__PROBLEM STATEMENT__
What you give back should match the entries below character for character.

__Object state change records__
*** Begin section ***

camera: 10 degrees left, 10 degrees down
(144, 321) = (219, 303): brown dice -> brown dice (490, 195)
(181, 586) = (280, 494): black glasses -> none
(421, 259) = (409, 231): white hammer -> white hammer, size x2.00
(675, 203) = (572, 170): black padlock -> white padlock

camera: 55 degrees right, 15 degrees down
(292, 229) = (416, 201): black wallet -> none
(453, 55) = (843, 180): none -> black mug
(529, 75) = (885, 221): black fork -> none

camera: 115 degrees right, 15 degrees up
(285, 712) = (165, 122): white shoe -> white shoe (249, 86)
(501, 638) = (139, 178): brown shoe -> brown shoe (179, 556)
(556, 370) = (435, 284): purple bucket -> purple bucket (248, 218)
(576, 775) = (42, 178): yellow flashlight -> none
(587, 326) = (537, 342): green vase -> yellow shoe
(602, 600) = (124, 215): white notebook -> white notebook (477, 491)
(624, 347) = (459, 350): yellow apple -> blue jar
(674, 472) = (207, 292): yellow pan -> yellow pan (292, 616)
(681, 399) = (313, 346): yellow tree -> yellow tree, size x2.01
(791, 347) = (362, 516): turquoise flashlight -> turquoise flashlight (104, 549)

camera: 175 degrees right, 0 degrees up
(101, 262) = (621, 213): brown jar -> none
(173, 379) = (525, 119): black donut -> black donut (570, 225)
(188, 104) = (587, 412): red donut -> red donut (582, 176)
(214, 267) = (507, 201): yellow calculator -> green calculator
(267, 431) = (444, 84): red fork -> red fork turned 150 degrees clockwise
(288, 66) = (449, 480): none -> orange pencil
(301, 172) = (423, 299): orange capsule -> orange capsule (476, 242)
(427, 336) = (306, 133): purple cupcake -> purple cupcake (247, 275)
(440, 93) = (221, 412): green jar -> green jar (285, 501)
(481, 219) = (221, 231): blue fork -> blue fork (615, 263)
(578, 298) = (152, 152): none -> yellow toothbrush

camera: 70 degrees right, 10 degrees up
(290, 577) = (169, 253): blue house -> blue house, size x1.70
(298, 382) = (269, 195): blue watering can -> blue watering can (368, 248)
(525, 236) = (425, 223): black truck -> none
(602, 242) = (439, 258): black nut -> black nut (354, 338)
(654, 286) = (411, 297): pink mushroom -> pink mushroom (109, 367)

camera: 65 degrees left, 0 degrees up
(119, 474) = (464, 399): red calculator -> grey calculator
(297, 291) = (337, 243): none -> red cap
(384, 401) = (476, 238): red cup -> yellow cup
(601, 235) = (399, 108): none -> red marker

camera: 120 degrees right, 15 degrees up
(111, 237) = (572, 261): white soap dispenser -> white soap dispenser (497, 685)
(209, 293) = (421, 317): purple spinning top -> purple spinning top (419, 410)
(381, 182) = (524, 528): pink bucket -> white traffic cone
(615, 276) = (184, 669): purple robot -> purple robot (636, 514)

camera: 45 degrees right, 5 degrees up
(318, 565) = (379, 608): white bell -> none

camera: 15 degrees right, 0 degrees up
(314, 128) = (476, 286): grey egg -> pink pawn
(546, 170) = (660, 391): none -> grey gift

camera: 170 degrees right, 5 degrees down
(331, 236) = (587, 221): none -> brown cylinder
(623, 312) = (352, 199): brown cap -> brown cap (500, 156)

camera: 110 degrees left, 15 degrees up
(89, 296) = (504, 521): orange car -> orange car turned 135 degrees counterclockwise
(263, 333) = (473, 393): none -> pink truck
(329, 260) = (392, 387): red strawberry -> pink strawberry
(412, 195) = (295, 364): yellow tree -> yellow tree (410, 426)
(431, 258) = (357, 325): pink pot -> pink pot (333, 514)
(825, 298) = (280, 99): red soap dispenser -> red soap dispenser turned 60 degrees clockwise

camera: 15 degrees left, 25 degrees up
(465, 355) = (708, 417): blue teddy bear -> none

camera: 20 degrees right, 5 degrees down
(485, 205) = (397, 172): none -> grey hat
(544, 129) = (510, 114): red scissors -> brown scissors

*** End section ***

__TASK RESULT__
camera: 10 degrees left, 10 degrees down
(144, 321) = (219, 303): brown dice -> brown dice (490, 195)
(181, 586) = (280, 494): black glasses -> none
(421, 259) = (409, 231): white hammer -> white hammer, size x2.00
(675, 203) = (572, 170): black padlock -> white padlock

camera: 55 degrees right, 15 degrees down
(292, 229) = (416, 201): black wallet -> none
(453, 55) = (843, 180): none -> black mug
(529, 75) = (885, 221): black fork -> none

camera: 115 degrees right, 15 degrees up
(285, 712) = (165, 122): white shoe -> white shoe (249, 86)
(501, 638) = (139, 178): brown shoe -> brown shoe (179, 556)
(556, 370) = (435, 284): purple bucket -> purple bucket (248, 218)
(576, 775) = (42, 178): yellow flashlight -> none
(587, 326) = (537, 342): green vase -> yellow shoe
(602, 600) = (124, 215): white notebook -> white notebook (477, 491)
(624, 347) = (459, 350): yellow apple -> blue jar
(674, 472) = (207, 292): yellow pan -> yellow pan (292, 616)
(681, 399) = (313, 346): yellow tree -> yellow tree, size x2.01
(791, 347) = (362, 516): turquoise flashlight -> turquoise flashlight (104, 549)

camera: 175 degrees right, 0 degrees up
(101, 262) = (621, 213): brown jar -> none
(173, 379) = (525, 119): black donut -> black donut (570, 225)
(188, 104) = (587, 412): red donut -> red donut (582, 176)
(214, 267) = (507, 201): yellow calculator -> green calculator
(267, 431) = (444, 84): red fork -> red fork turned 150 degrees clockwise
(288, 66) = (449, 480): none -> orange pencil
(301, 172) = (423, 299): orange capsule -> orange capsule (476, 242)
(427, 336) = (306, 133): purple cupcake -> purple cupcake (247, 275)
(440, 93) = (221, 412): green jar -> green jar (285, 501)
(481, 219) = (221, 231): blue fork -> blue fork (615, 263)
(578, 298) = (152, 152): none -> yellow toothbrush

camera: 70 degrees right, 10 degrees up
(290, 577) = (169, 253): blue house -> blue house, size x1.70
(298, 382) = (269, 195): blue watering can -> blue watering can (368, 248)
(525, 236) = (425, 223): black truck -> none
(602, 242) = (439, 258): black nut -> black nut (354, 338)
(654, 286) = (411, 297): pink mushroom -> pink mushroom (109, 367)

camera: 65 degrees left, 0 degrees up
(119, 474) = (464, 399): red calculator -> grey calculator
(297, 291) = (337, 243): none -> red cap
(384, 401) = (476, 238): red cup -> yellow cup
(601, 235) = (399, 108): none -> red marker

camera: 120 degrees right, 15 degrees up
(111, 237) = (572, 261): white soap dispenser -> white soap dispenser (497, 685)
(209, 293) = (421, 317): purple spinning top -> purple spinning top (419, 410)
(381, 182) = (524, 528): pink bucket -> white traffic cone
(615, 276) = (184, 669): purple robot -> purple robot (636, 514)

camera: 45 degrees right, 5 degrees up
(318, 565) = (379, 608): white bell -> none

camera: 15 degrees right, 0 degrees up
(314, 128) = (476, 286): grey egg -> pink pawn
(546, 170) = (660, 391): none -> grey gift

camera: 170 degrees right, 5 degrees down
(331, 236) = (587, 221): none -> brown cylinder
(623, 312) = (352, 199): brown cap -> brown cap (500, 156)

camera: 110 degrees left, 15 degrees up
(89, 296) = (504, 521): orange car -> orange car turned 135 degrees counterclockwise
(263, 333) = (473, 393): none -> pink truck
(329, 260) = (392, 387): red strawberry -> pink strawberry
(412, 195) = (295, 364): yellow tree -> yellow tree (410, 426)
(431, 258) = (357, 325): pink pot -> pink pot (333, 514)
(825, 298) = (280, 99): red soap dispenser -> red soap dispenser turned 60 degrees clockwise

camera: 15 degrees left, 25 degrees up
(465, 355) = (708, 417): blue teddy bear -> none

camera: 20 degrees right, 5 degrees down
(485, 205) = (397, 172): none -> grey hat
(544, 129) = (510, 114): red scissors -> brown scissors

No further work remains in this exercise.